*** Block opens ***
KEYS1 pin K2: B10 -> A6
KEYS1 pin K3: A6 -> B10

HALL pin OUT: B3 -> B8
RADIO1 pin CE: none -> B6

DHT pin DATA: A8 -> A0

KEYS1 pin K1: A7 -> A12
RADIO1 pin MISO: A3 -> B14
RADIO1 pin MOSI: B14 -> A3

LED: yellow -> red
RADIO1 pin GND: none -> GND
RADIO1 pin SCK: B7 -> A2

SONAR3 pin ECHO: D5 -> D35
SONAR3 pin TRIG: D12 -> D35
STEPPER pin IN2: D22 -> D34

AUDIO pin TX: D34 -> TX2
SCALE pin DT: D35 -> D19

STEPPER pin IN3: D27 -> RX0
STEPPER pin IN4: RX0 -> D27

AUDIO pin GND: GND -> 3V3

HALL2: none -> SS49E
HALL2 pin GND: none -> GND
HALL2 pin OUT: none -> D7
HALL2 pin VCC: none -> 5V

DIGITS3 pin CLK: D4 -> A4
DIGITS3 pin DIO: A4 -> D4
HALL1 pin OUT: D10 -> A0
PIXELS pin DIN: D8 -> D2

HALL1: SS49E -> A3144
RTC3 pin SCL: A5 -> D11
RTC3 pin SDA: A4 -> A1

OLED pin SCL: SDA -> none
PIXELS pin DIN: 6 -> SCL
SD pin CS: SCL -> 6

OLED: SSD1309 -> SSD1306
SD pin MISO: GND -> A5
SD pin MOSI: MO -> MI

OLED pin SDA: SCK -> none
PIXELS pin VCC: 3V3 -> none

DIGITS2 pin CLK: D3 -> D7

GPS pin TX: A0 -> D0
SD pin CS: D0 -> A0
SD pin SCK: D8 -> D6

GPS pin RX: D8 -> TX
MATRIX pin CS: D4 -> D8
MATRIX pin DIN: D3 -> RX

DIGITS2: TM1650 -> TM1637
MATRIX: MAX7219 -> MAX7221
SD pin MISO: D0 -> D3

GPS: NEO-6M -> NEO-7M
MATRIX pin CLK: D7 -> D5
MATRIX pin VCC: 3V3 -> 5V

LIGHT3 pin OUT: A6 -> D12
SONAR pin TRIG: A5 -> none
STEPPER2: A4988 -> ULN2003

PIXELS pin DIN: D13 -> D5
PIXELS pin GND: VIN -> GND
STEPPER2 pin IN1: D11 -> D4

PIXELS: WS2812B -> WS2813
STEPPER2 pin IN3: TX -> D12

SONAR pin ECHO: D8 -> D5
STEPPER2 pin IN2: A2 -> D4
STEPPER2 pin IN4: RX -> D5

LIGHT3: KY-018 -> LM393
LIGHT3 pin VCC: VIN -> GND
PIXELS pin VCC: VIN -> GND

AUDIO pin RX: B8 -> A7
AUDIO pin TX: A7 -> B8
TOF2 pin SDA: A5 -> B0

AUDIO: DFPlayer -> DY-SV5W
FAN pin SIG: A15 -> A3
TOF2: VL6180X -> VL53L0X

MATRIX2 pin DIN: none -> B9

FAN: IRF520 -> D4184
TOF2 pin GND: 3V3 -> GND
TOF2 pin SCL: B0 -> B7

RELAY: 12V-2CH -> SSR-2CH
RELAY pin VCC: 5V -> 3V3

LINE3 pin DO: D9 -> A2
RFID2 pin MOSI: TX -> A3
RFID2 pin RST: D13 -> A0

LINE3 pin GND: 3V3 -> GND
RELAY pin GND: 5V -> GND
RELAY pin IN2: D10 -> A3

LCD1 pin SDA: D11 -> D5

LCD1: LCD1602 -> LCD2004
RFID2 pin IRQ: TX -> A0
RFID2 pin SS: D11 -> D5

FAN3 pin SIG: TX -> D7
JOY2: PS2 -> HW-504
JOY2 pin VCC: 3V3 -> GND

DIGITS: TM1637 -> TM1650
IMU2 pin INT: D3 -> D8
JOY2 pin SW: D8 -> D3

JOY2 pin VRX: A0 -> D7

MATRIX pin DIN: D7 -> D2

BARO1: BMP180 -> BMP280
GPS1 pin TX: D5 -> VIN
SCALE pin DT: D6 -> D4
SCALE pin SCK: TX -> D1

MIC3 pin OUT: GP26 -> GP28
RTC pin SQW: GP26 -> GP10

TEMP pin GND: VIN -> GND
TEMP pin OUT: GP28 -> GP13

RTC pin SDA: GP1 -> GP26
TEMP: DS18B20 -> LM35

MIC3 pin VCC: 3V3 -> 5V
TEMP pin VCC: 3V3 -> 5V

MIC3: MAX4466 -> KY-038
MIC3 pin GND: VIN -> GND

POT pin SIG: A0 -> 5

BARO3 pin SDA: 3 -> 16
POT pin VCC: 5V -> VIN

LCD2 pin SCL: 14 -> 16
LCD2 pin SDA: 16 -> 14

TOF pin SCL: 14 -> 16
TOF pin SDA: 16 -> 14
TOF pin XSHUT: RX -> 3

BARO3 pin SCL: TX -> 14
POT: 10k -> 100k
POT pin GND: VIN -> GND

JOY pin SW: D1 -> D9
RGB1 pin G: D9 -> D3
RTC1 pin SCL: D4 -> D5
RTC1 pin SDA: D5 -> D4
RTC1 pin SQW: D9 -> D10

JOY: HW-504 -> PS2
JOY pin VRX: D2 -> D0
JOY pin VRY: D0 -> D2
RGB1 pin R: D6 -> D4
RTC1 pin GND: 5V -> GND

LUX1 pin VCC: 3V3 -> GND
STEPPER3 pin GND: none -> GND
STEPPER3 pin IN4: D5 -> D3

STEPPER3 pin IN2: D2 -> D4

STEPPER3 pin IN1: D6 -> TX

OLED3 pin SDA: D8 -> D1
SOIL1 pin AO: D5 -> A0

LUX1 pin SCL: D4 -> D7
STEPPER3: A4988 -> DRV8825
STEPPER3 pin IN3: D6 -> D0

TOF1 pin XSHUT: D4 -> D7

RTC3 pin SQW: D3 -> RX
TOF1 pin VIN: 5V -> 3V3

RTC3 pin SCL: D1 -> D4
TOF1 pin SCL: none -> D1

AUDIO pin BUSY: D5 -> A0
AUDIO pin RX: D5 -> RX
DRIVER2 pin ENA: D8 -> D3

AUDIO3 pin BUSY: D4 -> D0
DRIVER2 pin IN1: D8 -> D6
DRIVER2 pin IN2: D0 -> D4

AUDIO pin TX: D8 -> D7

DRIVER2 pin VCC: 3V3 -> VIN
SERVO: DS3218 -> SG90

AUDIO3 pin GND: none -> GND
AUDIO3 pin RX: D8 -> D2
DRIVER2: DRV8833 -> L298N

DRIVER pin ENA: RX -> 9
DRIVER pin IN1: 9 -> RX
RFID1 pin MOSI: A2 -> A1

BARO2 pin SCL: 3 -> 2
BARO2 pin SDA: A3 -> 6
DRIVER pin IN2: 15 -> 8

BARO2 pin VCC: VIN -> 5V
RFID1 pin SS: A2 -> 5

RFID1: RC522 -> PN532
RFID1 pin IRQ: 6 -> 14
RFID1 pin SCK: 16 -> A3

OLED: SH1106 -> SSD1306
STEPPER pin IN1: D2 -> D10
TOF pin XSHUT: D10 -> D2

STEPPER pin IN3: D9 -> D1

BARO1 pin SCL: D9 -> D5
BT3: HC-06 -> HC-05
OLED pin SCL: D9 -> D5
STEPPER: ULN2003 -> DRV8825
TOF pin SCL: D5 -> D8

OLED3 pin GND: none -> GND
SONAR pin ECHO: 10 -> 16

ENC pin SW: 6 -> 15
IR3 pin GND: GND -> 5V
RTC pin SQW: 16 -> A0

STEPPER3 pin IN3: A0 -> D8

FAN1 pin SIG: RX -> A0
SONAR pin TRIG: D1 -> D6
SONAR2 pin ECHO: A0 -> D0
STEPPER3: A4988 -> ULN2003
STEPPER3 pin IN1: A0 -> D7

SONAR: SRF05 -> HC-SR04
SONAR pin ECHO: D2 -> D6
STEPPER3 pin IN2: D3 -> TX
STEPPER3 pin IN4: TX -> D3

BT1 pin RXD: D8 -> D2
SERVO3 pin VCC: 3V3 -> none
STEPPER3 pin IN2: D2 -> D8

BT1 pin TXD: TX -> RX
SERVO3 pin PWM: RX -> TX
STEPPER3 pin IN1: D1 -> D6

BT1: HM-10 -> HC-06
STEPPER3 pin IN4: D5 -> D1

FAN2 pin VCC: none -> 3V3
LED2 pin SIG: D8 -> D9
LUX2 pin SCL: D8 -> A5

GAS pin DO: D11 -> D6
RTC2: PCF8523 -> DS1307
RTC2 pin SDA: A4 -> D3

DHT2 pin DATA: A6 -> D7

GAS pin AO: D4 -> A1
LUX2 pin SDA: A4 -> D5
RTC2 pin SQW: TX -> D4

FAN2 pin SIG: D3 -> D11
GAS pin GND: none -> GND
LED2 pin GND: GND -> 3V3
*** Block closes ***
=== WORK INSTRUCTIONS ===
Copy out only the lines of the records above from the one with "STEPPER2: A4988 -> ULN2003" through the one with "RTC1 pin SQW: D9 -> D10", exactly as they stand, both included.

=== TASK SOLUTION ===
STEPPER2: A4988 -> ULN2003

PIXELS pin DIN: D13 -> D5
PIXELS pin GND: VIN -> GND
STEPPER2 pin IN1: D11 -> D4

PIXELS: WS2812B -> WS2813
STEPPER2 pin IN3: TX -> D12

SONAR pin ECHO: D8 -> D5
STEPPER2 pin IN2: A2 -> D4
STEPPER2 pin IN4: RX -> D5

LIGHT3: KY-018 -> LM393
LIGHT3 pin VCC: VIN -> GND
PIXELS pin VCC: VIN -> GND

AUDIO pin RX: B8 -> A7
AUDIO pin TX: A7 -> B8
TOF2 pin SDA: A5 -> B0

AUDIO: DFPlayer -> DY-SV5W
FAN pin SIG: A15 -> A3
TOF2: VL6180X -> VL53L0X

MATRIX2 pin DIN: none -> B9

FAN: IRF520 -> D4184
TOF2 pin GND: 3V3 -> GND
TOF2 pin SCL: B0 -> B7

RELAY: 12V-2CH -> SSR-2CH
RELAY pin VCC: 5V -> 3V3

LINE3 pin DO: D9 -> A2
RFID2 pin MOSI: TX -> A3
RFID2 pin RST: D13 -> A0

LINE3 pin GND: 3V3 -> GND
RELAY pin GND: 5V -> GND
RELAY pin IN2: D10 -> A3

LCD1 pin SDA: D11 -> D5

LCD1: LCD1602 -> LCD2004
RFID2 pin IRQ: TX -> A0
RFID2 pin SS: D11 -> D5

FAN3 pin SIG: TX -> D7
JOY2: PS2 -> HW-504
JOY2 pin VCC: 3V3 -> GND

DIGITS: TM1637 -> TM1650
IMU2 pin INT: D3 -> D8
JOY2 pin SW: D8 -> D3

JOY2 pin VRX: A0 -> D7

MATRIX pin DIN: D7 -> D2

BARO1: BMP180 -> BMP280
GPS1 pin TX: D5 -> VIN
SCALE pin DT: D6 -> D4
SCALE pin SCK: TX -> D1

MIC3 pin OUT: GP26 -> GP28
RTC pin SQW: GP26 -> GP10

TEMP pin GND: VIN -> GND
TEMP pin OUT: GP28 -> GP13

RTC pin SDA: GP1 -> GP26
TEMP: DS18B20 -> LM35

MIC3 pin VCC: 3V3 -> 5V
TEMP pin VCC: 3V3 -> 5V

MIC3: MAX4466 -> KY-038
MIC3 pin GND: VIN -> GND

POT pin SIG: A0 -> 5

BARO3 pin SDA: 3 -> 16
POT pin VCC: 5V -> VIN

LCD2 pin SCL: 14 -> 16
LCD2 pin SDA: 16 -> 14

TOF pin SCL: 14 -> 16
TOF pin SDA: 16 -> 14
TOF pin XSHUT: RX -> 3

BARO3 pin SCL: TX -> 14
POT: 10k -> 100k
POT pin GND: VIN -> GND

JOY pin SW: D1 -> D9
RGB1 pin G: D9 -> D3
RTC1 pin SCL: D4 -> D5
RTC1 pin SDA: D5 -> D4
RTC1 pin SQW: D9 -> D10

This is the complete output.